Object correspondence data:
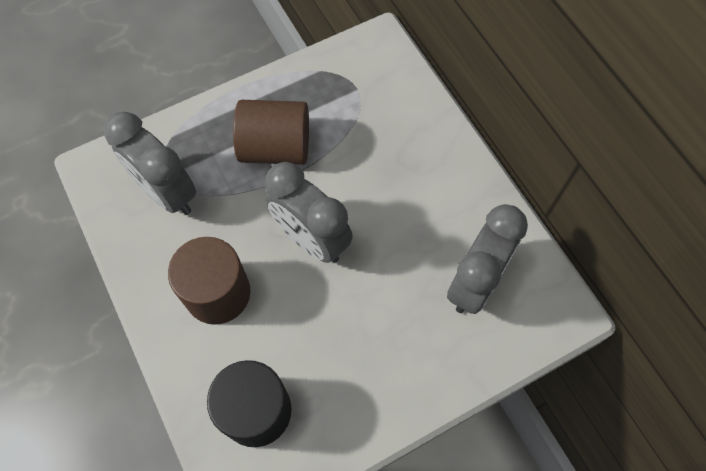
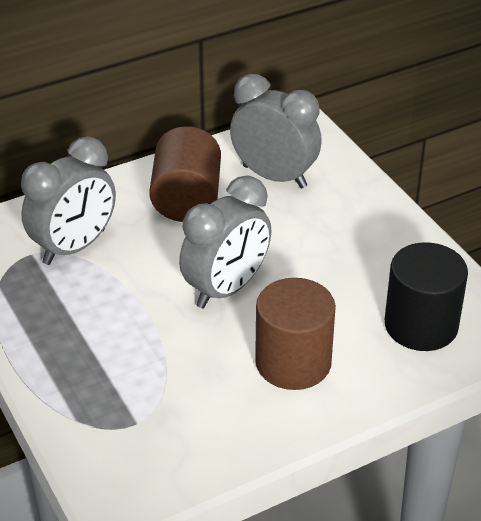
camera: 90 degrees left, 25 degrees down
(167, 193) = (160, 418): grey clock -> grey clock (74, 247)
(275, 148) = (105, 321): brown cylinder -> brown cylinder (186, 199)

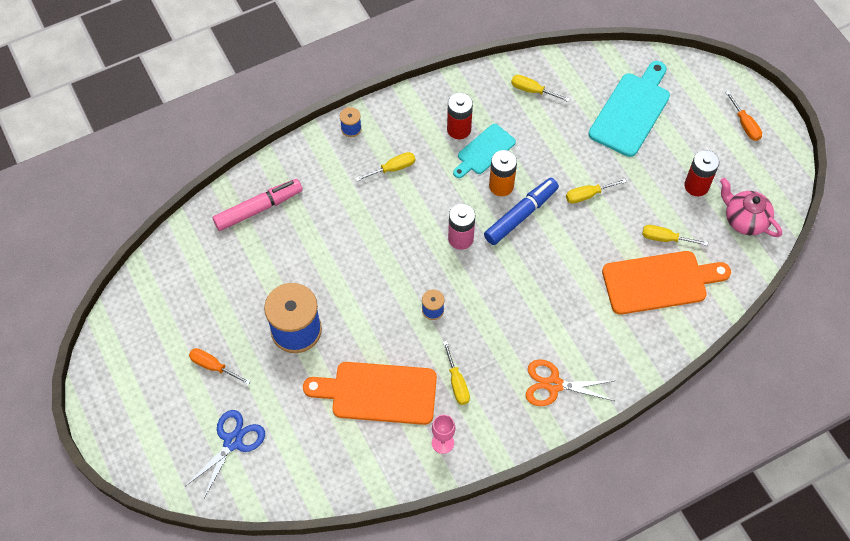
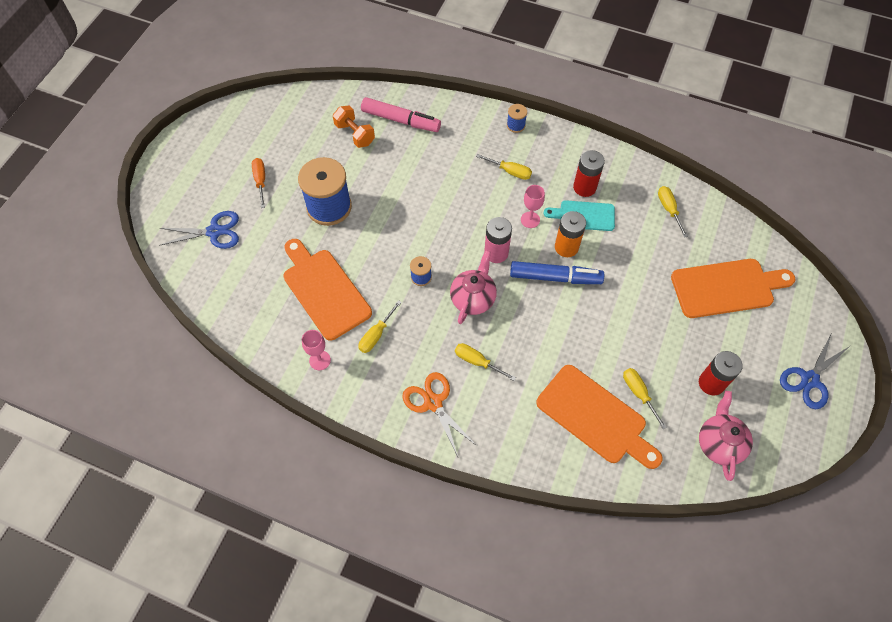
camera: 50 degrees right, 0 degrees up
(237, 255) = (355, 134): none -> orange dumbbell
(452, 191) = (530, 220): none -> pink goblet
(487, 287) = (473, 298): none -> pink teapot
(588, 195) = (620, 310): yellow screwdriver -> yellow screwdriver (477, 362)
(631, 111) = (726, 288): turquoise cutting board -> orange cutting board
(744, 124) = (809, 379): orange screwdriver -> blue scissors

#### [Work required]
Gather each line in the entries above where the string "pink" is found.

#### [Output for this exercise]
(452, 191) = (530, 220): none -> pink goblet
(487, 287) = (473, 298): none -> pink teapot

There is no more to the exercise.